The problem → Output only the lines that run from the one with "white arrow: (97, 101) -> (134, 111), moved" to the final line of the material, exactly as they are written.

Material shown →

Segment Open

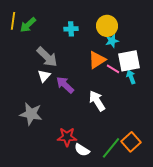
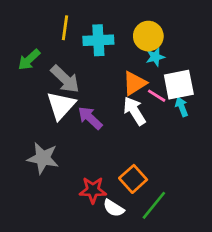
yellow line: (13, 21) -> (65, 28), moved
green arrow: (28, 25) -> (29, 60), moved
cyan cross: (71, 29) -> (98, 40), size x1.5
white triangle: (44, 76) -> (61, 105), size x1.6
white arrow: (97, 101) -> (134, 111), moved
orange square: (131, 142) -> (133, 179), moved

Segment Closed

Answer space →
white arrow: (97, 101) -> (134, 111), moved
orange square: (131, 142) -> (133, 179), moved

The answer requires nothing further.